EXERCISE DATA:
+---+

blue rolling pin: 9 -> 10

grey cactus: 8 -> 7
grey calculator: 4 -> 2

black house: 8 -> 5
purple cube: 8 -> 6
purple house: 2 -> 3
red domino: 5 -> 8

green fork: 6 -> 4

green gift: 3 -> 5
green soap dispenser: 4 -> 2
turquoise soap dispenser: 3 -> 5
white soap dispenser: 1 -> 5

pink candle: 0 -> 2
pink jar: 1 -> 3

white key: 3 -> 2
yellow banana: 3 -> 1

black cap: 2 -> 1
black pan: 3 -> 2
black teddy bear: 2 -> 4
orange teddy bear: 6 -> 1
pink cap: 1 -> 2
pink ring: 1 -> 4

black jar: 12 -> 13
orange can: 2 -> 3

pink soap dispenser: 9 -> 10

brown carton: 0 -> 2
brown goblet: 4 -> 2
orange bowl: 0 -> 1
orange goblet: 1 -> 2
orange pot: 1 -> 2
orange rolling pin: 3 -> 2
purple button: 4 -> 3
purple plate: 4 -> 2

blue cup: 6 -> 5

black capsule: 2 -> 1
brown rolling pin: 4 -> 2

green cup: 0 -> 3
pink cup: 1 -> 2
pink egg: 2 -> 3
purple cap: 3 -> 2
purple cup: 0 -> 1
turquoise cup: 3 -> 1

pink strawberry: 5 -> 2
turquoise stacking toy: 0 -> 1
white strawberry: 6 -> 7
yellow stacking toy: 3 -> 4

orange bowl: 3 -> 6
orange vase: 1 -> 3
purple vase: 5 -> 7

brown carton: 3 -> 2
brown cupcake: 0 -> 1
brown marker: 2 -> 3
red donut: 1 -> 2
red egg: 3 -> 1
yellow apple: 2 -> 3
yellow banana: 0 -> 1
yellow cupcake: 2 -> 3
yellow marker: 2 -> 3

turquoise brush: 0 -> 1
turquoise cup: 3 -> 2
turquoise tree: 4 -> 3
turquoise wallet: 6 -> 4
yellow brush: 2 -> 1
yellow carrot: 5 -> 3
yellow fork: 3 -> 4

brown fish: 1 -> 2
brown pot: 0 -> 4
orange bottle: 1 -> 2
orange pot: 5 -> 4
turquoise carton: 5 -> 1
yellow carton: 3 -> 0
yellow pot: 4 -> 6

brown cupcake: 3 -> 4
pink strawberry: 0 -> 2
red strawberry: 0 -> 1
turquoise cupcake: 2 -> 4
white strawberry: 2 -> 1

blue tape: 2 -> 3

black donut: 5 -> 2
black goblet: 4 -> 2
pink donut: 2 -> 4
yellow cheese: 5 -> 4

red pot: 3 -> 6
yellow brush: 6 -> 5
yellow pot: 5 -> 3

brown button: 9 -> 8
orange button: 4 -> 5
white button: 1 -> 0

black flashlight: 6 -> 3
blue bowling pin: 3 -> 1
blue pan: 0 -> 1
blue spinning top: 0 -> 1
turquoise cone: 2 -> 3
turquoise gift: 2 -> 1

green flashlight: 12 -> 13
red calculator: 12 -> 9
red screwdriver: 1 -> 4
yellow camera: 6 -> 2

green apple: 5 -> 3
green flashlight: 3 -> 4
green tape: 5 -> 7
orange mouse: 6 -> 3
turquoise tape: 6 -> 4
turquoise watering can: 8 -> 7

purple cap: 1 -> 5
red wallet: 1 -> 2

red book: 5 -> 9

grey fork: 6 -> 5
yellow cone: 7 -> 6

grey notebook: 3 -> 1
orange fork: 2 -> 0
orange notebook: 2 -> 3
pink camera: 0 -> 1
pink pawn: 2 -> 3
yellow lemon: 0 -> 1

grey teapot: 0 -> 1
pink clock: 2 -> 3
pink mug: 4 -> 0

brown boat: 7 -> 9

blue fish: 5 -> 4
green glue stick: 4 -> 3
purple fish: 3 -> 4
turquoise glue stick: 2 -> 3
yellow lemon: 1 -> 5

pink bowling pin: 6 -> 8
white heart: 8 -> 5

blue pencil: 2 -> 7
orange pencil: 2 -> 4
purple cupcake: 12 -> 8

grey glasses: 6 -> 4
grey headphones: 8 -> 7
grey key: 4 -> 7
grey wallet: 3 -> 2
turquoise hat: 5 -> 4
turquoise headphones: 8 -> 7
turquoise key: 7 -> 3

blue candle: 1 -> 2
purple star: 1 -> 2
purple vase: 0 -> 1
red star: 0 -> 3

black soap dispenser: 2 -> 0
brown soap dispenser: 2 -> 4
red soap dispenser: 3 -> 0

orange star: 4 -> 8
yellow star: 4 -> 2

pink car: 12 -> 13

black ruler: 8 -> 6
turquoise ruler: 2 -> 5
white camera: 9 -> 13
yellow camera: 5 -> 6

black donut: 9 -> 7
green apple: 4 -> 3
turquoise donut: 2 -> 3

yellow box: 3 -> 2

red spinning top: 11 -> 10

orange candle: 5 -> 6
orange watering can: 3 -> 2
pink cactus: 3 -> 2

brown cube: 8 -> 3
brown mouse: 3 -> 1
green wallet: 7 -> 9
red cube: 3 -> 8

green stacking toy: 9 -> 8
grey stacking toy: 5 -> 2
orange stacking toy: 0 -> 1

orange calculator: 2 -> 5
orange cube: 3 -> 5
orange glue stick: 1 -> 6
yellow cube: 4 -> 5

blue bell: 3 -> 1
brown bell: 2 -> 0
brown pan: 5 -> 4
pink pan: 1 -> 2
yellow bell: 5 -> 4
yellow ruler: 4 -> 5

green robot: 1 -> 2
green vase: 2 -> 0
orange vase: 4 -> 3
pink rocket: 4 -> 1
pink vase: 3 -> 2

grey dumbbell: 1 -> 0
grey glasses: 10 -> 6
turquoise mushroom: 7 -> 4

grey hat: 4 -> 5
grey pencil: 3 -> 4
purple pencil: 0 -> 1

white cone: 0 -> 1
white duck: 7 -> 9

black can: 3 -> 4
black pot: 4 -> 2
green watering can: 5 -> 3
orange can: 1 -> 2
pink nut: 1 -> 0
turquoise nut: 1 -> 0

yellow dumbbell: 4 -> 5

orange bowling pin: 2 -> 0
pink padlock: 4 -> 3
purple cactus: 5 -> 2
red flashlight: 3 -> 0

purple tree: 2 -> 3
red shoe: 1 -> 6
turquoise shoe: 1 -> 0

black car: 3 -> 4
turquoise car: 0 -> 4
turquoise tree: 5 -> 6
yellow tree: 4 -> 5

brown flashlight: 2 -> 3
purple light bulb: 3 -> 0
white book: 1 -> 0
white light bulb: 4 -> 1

+---+

EXERCISE REQUIREMENTS: Each line of the entries above that contains "dumbbell" is to be copied.

EXERCISE OUTPUT:
grey dumbbell: 1 -> 0
yellow dumbbell: 4 -> 5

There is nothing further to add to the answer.